**WHAT THE TASK ASKS:**
From the first line to the last, output the records exactly and drop any images.

**DATA FOR THIS TASK:**
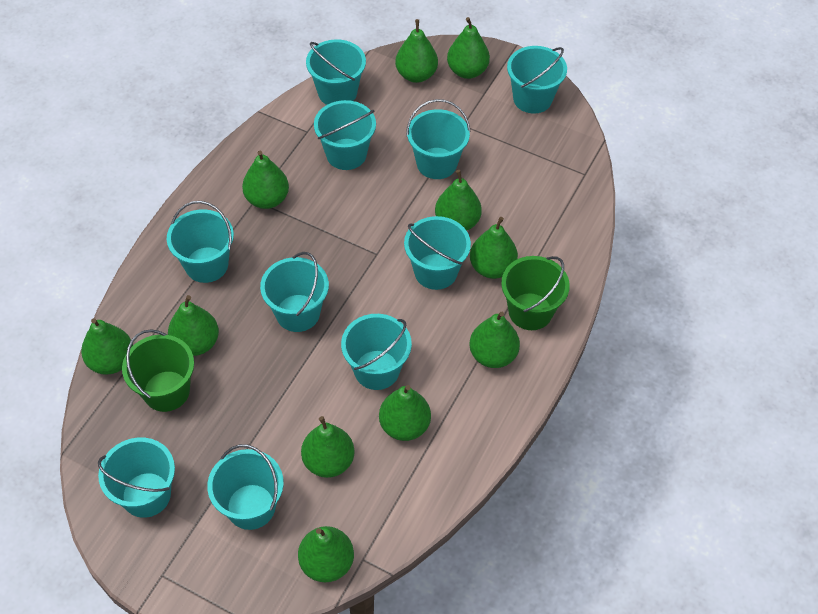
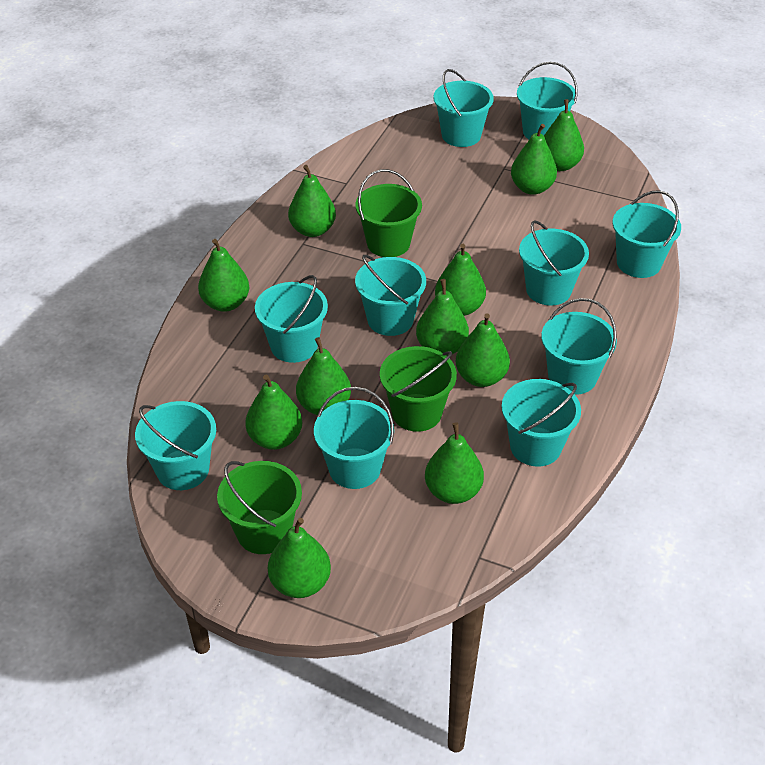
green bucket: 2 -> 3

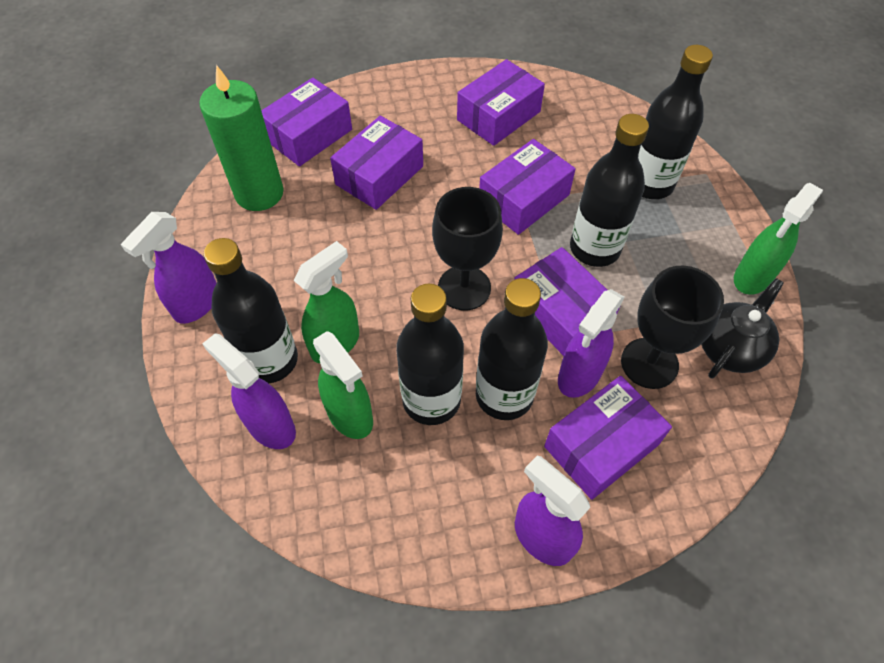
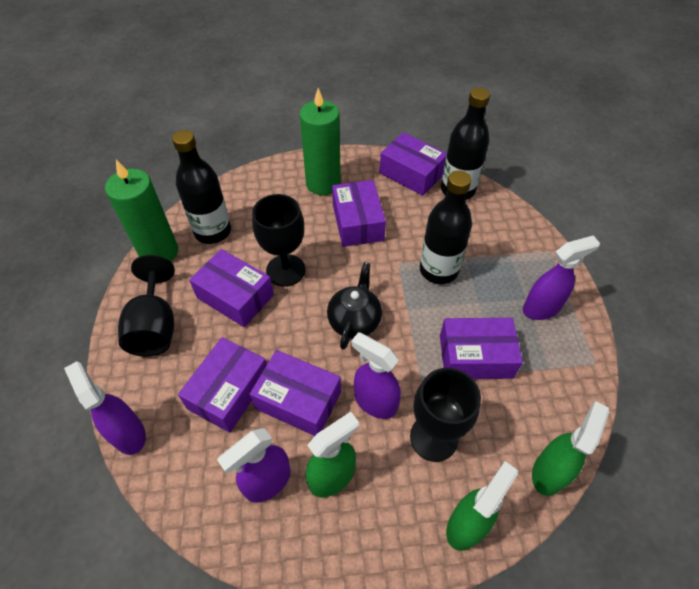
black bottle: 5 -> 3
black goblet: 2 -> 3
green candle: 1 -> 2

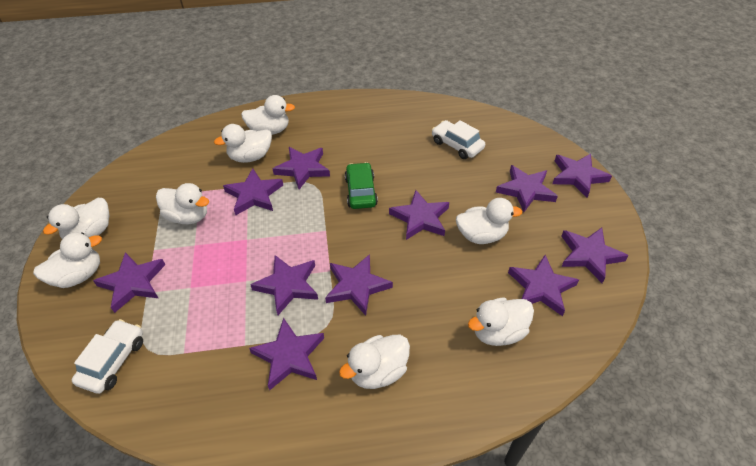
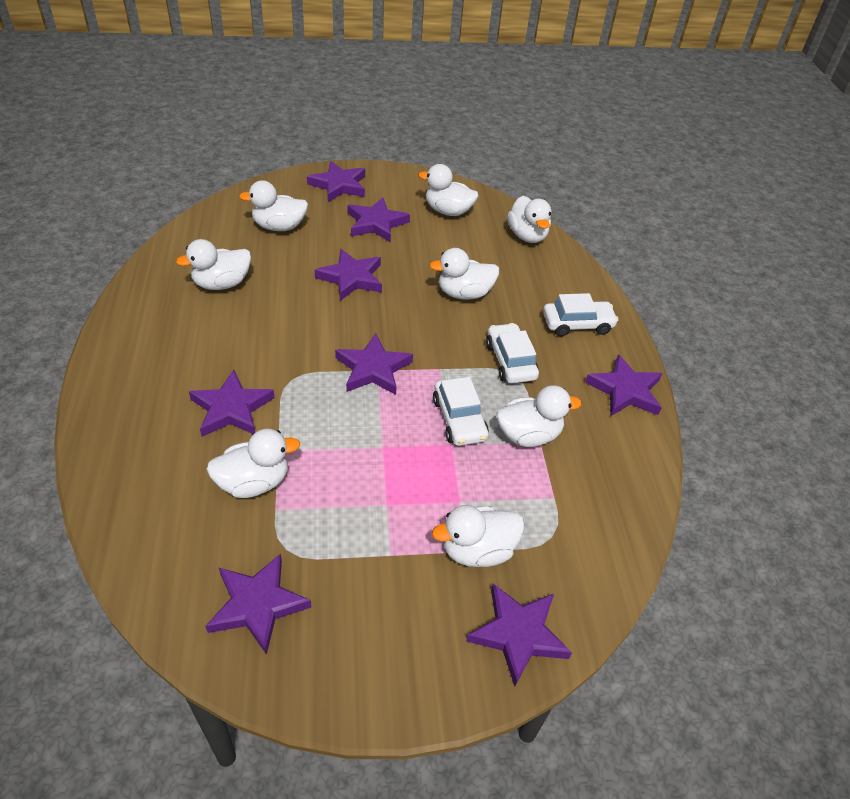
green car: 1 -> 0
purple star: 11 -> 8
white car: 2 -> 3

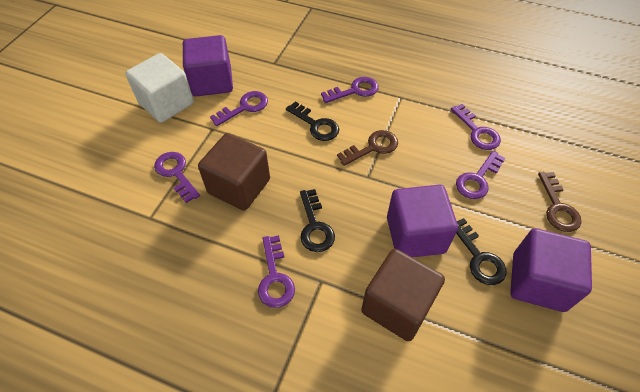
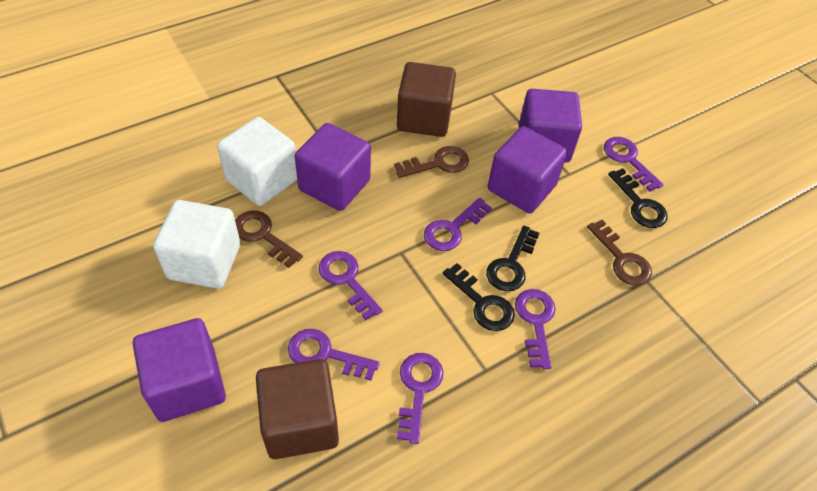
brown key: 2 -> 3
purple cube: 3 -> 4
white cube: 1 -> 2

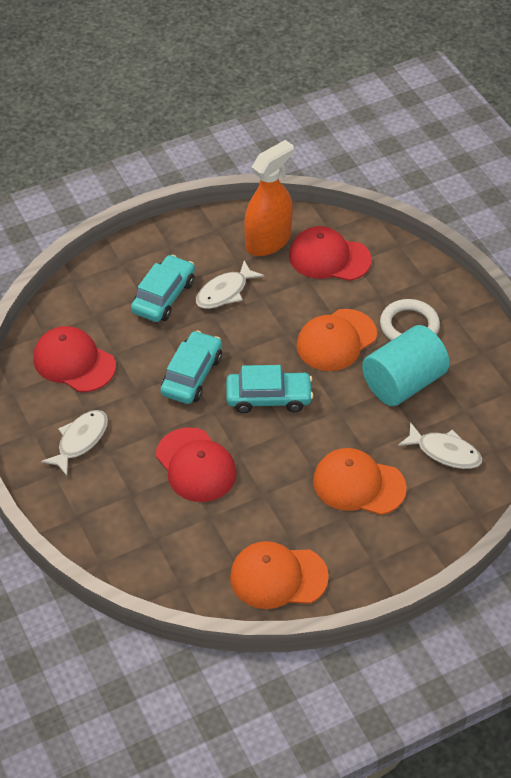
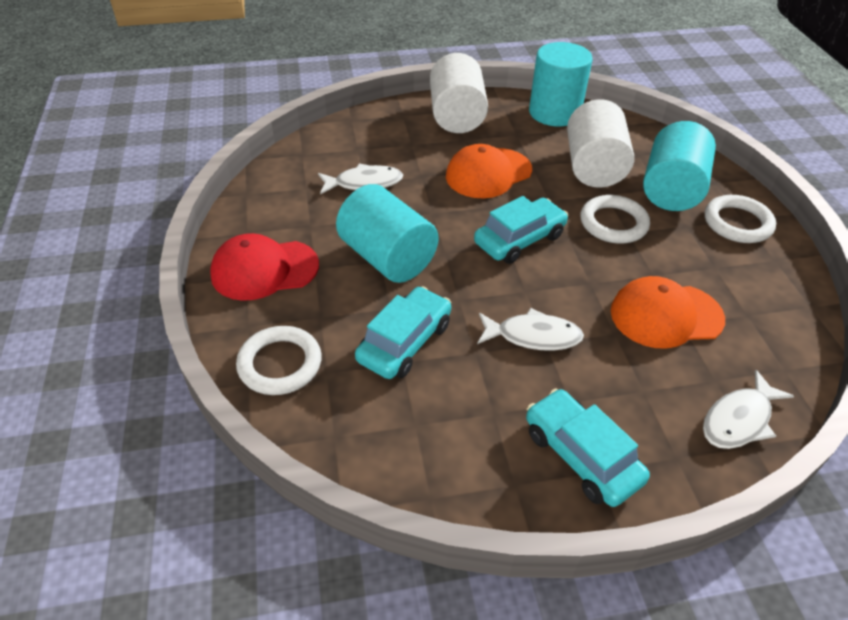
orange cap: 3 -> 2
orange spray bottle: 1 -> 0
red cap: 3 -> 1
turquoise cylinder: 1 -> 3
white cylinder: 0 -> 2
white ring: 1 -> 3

**EXERCISE OUTPUT:**
green bucket: 2 -> 3

black bottle: 5 -> 3
black goblet: 2 -> 3
green candle: 1 -> 2

green car: 1 -> 0
purple star: 11 -> 8
white car: 2 -> 3

brown key: 2 -> 3
purple cube: 3 -> 4
white cube: 1 -> 2

orange cap: 3 -> 2
orange spray bottle: 1 -> 0
red cap: 3 -> 1
turquoise cylinder: 1 -> 3
white cylinder: 0 -> 2
white ring: 1 -> 3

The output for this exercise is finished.